Source material START

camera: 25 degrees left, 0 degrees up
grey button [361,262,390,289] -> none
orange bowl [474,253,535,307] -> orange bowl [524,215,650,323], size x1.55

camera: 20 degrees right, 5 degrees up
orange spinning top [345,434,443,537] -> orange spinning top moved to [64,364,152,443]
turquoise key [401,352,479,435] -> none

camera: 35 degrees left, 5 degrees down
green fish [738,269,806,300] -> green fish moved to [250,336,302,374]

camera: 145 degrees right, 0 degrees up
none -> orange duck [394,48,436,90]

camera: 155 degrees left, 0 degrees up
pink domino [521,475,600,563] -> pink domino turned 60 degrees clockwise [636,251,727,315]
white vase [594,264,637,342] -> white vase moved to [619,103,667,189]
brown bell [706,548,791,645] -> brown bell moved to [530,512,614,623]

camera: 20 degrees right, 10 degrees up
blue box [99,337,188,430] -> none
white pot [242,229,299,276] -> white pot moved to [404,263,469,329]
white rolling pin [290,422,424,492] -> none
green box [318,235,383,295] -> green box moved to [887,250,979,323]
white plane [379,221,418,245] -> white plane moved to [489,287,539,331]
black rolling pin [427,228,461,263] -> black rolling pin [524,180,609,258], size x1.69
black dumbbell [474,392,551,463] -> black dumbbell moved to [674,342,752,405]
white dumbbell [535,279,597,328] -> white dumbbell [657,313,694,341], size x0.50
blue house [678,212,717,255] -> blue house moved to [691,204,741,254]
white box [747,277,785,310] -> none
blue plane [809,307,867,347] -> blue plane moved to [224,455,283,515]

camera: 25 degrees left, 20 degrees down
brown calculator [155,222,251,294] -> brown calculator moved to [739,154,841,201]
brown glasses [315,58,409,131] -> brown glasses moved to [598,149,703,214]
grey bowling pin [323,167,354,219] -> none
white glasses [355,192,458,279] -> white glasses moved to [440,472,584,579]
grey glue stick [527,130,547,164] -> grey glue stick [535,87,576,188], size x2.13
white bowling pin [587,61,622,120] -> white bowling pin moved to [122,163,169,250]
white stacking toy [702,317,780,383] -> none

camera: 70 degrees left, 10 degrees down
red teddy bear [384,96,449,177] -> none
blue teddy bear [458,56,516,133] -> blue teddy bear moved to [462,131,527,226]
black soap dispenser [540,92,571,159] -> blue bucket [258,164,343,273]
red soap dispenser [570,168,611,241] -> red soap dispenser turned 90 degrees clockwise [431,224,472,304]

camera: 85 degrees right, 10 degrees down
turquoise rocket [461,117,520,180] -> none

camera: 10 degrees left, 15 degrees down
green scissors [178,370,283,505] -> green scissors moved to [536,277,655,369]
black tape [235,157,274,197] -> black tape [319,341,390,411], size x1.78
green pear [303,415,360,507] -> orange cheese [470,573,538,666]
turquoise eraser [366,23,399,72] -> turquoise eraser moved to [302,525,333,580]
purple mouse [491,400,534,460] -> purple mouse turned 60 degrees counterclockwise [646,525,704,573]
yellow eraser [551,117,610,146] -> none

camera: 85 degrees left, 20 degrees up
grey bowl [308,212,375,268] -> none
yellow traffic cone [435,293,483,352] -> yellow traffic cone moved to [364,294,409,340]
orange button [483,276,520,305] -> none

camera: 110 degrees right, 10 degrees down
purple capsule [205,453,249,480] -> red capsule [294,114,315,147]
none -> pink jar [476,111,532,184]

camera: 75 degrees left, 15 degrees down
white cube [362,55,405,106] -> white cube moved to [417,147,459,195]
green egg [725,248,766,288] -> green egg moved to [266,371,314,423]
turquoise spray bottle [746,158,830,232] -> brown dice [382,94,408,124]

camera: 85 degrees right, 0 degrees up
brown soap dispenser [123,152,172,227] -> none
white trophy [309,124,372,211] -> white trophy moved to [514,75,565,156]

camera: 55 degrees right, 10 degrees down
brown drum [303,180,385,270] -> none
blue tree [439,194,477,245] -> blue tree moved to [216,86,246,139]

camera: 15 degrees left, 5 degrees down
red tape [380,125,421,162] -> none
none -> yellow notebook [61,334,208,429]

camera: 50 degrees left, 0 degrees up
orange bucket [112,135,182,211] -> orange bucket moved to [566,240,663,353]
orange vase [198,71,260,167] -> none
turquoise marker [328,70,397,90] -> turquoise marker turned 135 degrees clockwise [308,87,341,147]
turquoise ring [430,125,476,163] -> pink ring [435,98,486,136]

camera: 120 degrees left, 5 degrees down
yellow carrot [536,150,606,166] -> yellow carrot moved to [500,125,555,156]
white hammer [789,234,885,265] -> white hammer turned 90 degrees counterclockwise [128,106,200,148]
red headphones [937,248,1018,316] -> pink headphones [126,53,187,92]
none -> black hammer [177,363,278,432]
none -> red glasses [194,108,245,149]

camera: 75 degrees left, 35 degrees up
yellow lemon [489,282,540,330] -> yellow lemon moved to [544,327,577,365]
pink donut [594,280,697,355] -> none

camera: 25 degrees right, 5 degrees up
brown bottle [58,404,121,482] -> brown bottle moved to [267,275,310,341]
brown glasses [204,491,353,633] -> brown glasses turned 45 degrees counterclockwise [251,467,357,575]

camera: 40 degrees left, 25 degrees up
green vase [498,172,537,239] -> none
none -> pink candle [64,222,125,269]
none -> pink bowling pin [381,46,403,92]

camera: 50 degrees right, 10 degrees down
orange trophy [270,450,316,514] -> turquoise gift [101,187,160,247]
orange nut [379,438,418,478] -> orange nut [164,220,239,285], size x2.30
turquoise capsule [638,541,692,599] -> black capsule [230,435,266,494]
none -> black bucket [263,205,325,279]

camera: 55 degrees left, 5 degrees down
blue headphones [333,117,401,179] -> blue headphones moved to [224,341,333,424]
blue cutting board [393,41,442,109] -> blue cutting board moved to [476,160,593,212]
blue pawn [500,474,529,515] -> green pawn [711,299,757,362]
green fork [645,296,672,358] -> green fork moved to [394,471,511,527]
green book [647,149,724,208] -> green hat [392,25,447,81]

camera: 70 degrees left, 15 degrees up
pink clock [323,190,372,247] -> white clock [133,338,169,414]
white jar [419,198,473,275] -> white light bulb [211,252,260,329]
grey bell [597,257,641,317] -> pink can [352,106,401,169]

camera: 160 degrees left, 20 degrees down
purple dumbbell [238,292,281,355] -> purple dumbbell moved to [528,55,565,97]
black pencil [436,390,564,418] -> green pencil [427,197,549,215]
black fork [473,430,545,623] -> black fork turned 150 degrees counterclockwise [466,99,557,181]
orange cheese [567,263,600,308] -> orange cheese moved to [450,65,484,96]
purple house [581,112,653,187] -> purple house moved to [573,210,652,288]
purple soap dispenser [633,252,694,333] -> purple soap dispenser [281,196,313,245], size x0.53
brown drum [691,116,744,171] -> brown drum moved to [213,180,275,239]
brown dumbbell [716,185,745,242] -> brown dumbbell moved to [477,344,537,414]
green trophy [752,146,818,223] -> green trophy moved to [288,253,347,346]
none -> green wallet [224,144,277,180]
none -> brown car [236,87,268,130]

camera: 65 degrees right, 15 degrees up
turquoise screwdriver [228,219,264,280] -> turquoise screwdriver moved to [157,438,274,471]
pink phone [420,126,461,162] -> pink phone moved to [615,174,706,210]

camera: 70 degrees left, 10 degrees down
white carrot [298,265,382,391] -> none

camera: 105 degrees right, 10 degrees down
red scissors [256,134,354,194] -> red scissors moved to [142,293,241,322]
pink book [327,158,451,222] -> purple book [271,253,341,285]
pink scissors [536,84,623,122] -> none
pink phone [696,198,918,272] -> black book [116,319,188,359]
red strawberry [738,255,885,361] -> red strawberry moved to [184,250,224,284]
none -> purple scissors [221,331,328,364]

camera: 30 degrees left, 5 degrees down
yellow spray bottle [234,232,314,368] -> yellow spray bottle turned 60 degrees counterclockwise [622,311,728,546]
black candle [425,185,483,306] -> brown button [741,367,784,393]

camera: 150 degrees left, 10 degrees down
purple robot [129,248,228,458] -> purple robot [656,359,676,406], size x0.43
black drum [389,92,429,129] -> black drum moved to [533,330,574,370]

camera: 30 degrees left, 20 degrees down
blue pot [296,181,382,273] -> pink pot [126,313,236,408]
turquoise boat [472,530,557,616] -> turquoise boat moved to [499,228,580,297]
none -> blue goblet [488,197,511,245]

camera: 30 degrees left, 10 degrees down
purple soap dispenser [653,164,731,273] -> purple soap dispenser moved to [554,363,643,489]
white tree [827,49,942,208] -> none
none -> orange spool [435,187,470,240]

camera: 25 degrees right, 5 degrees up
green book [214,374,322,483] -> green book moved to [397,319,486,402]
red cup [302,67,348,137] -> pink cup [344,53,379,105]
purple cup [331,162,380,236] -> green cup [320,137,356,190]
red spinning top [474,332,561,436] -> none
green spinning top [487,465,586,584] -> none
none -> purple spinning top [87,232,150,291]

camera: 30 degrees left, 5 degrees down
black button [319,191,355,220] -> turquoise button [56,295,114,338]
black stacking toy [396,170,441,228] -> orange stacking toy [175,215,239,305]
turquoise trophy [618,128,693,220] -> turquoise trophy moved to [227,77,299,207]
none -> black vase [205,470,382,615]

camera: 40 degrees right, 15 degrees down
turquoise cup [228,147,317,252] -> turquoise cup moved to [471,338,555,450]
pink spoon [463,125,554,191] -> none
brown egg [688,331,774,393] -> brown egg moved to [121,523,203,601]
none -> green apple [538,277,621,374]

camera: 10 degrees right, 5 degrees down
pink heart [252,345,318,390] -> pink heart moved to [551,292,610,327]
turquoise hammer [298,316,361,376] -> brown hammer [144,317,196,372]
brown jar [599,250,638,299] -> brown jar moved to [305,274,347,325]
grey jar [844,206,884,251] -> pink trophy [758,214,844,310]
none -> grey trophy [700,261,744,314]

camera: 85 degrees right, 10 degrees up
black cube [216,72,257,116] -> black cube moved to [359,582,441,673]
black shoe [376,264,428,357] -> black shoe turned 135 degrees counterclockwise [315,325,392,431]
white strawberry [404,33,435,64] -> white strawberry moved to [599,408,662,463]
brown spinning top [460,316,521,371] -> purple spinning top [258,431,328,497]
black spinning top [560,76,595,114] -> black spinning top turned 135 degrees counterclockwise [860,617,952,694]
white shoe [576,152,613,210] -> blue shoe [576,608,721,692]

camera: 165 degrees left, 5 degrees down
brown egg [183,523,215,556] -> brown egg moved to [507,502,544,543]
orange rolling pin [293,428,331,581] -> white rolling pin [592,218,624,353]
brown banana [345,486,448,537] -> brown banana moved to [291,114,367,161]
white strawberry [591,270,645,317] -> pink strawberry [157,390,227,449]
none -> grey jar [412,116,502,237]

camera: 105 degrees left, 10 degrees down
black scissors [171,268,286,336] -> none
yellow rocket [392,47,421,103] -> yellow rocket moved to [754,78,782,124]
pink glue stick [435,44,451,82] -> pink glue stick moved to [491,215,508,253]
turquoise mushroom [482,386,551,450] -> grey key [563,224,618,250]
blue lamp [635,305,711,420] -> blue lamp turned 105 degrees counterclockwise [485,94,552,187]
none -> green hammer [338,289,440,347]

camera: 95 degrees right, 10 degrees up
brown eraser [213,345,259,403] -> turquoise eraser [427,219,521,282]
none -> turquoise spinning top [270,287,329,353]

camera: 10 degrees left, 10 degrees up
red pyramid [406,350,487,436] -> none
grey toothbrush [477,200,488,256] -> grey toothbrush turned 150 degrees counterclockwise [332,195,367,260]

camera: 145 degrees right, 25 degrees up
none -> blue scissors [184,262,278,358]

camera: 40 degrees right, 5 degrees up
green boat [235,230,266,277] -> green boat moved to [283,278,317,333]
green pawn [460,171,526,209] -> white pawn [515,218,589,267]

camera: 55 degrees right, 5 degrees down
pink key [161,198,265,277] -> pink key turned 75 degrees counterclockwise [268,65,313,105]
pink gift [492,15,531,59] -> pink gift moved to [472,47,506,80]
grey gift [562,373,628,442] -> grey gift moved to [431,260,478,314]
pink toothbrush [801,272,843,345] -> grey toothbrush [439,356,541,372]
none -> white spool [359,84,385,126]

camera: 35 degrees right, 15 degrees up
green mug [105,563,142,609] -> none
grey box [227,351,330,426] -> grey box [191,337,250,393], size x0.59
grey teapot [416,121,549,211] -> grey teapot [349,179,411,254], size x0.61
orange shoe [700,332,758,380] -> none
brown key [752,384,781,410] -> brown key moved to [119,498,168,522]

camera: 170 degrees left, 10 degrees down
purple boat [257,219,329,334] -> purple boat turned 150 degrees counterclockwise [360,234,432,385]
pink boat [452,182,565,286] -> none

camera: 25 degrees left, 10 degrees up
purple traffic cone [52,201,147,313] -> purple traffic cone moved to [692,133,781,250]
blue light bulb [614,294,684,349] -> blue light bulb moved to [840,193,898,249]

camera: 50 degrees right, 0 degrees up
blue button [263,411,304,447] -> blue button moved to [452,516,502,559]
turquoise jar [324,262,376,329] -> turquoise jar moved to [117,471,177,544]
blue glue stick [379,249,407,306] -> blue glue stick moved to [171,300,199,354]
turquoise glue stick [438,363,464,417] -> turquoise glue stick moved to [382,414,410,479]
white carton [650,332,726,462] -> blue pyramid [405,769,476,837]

Source material END

Everything from the line with "grey glue stick [527,130,547,164]" through the line with "turquoise eraser [366,23,399,72]" should be written out exactly as it appears above, end lines included, and nothing outside that range.

grey glue stick [527,130,547,164] -> grey glue stick [535,87,576,188], size x2.13
white bowling pin [587,61,622,120] -> white bowling pin moved to [122,163,169,250]
white stacking toy [702,317,780,383] -> none

camera: 70 degrees left, 10 degrees down
red teddy bear [384,96,449,177] -> none
blue teddy bear [458,56,516,133] -> blue teddy bear moved to [462,131,527,226]
black soap dispenser [540,92,571,159] -> blue bucket [258,164,343,273]
red soap dispenser [570,168,611,241] -> red soap dispenser turned 90 degrees clockwise [431,224,472,304]

camera: 85 degrees right, 10 degrees down
turquoise rocket [461,117,520,180] -> none

camera: 10 degrees left, 15 degrees down
green scissors [178,370,283,505] -> green scissors moved to [536,277,655,369]
black tape [235,157,274,197] -> black tape [319,341,390,411], size x1.78
green pear [303,415,360,507] -> orange cheese [470,573,538,666]
turquoise eraser [366,23,399,72] -> turquoise eraser moved to [302,525,333,580]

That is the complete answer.